### WHAT THE TASK ASKS
Leave the pictures out. Retype exactly the lines below from the one containing "none -> lime 1x1 cone [822,299,889,409]" through the one containing "lime 1x1 brick [413,237,474,321] -> none", and no others.

### RECORDS FOR THIS EXERCISE
************

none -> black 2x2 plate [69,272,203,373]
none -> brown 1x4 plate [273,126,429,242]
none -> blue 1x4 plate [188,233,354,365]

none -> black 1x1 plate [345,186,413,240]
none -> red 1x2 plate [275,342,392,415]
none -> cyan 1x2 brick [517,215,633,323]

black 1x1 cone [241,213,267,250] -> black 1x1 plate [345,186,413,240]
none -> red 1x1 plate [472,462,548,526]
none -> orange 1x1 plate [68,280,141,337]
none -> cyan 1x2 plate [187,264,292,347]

************

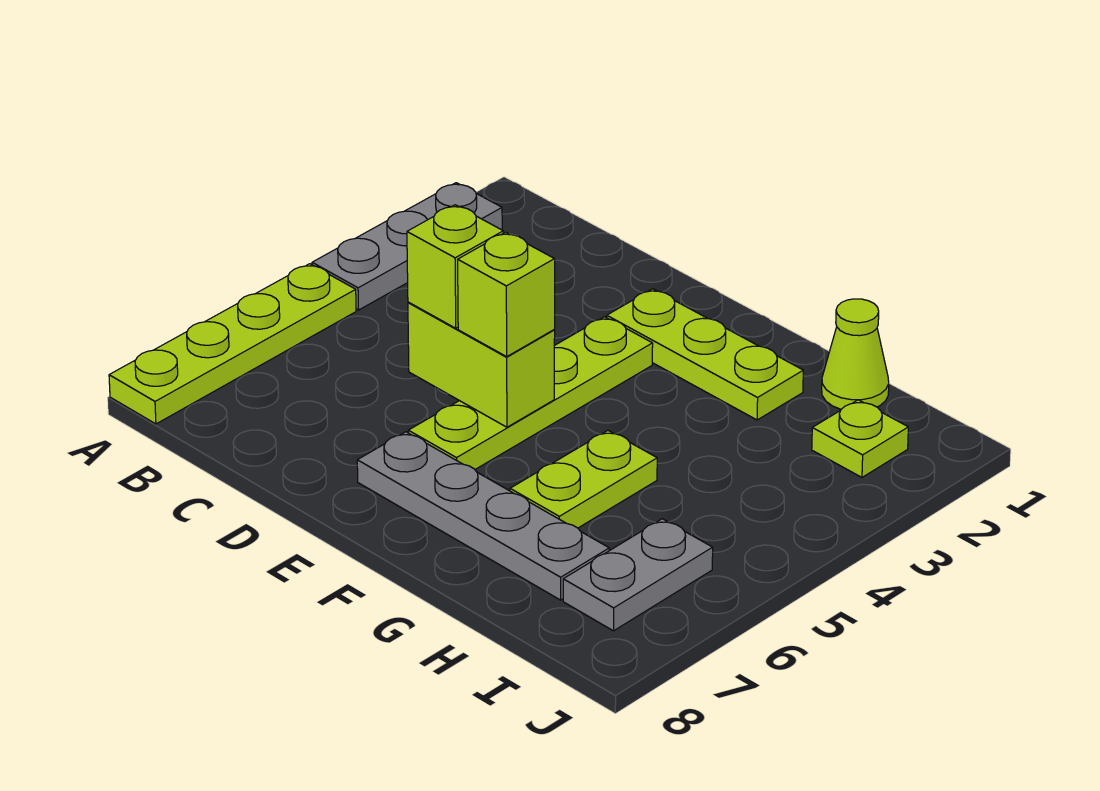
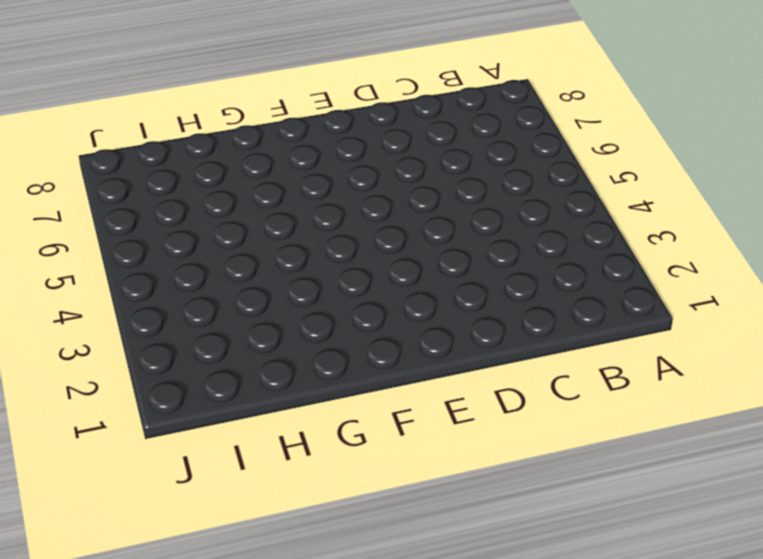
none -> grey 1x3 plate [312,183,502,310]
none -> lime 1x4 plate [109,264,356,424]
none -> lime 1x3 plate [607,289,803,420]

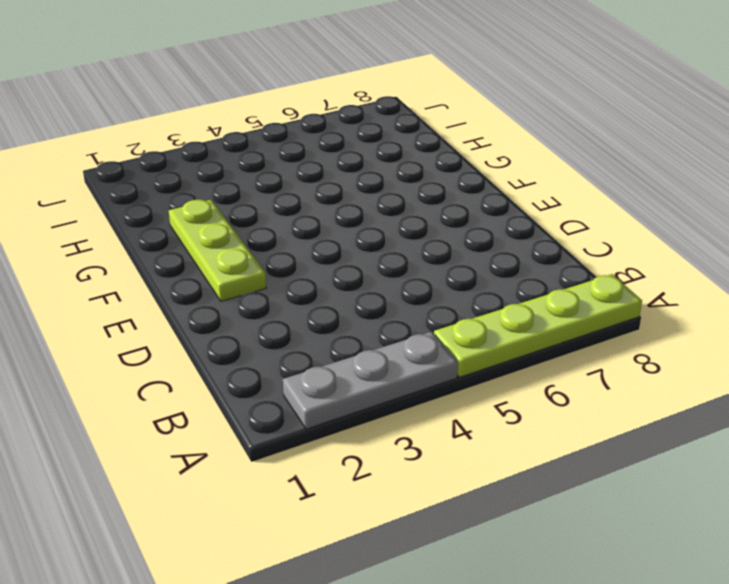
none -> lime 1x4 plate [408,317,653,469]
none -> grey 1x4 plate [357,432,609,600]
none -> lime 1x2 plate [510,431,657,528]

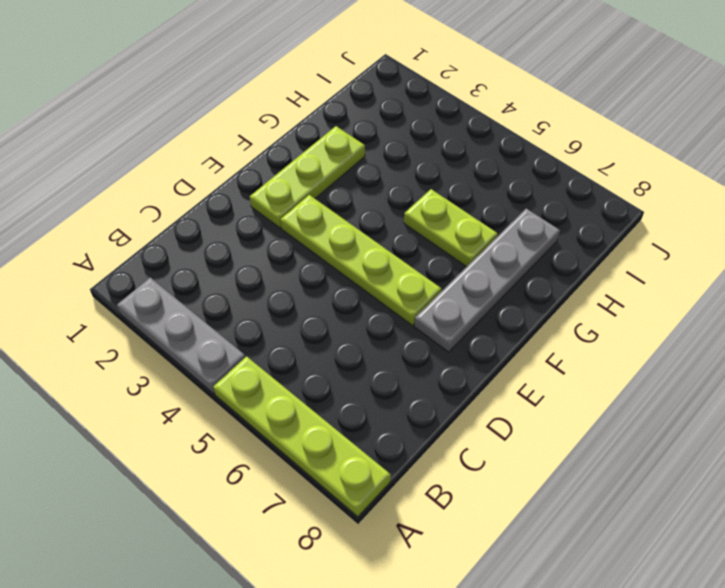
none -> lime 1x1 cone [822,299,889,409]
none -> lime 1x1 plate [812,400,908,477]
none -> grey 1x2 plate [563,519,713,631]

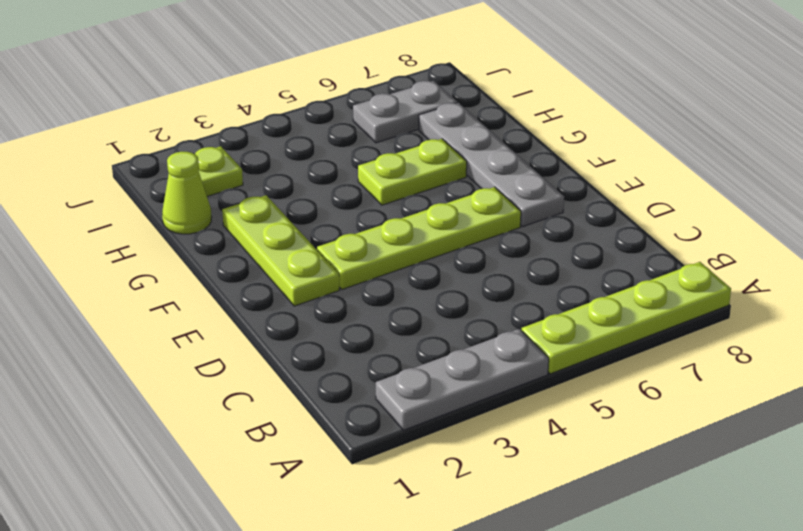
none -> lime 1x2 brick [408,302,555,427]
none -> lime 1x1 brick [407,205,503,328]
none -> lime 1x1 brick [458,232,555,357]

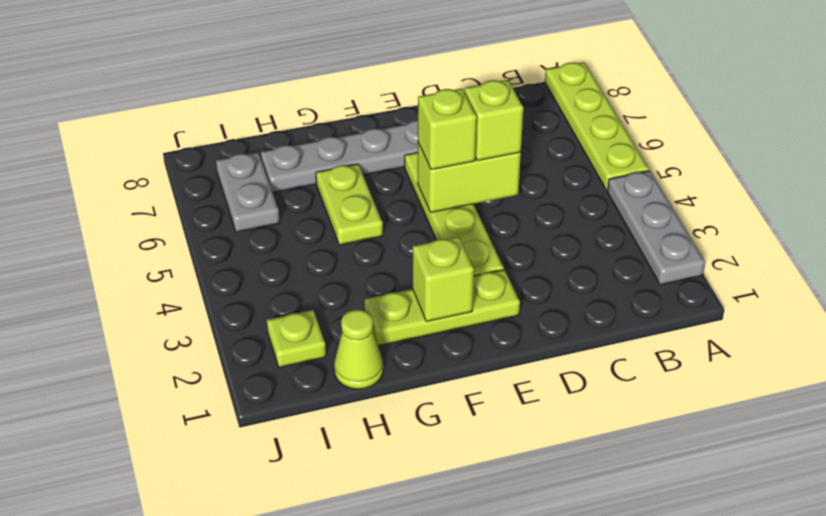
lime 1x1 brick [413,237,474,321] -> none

************

### OUTPUT FOR THIS EXERCISE
none -> lime 1x1 cone [822,299,889,409]
none -> lime 1x1 plate [812,400,908,477]
none -> grey 1x2 plate [563,519,713,631]

none -> lime 1x2 brick [408,302,555,427]
none -> lime 1x1 brick [407,205,503,328]
none -> lime 1x1 brick [458,232,555,357]

lime 1x1 brick [413,237,474,321] -> none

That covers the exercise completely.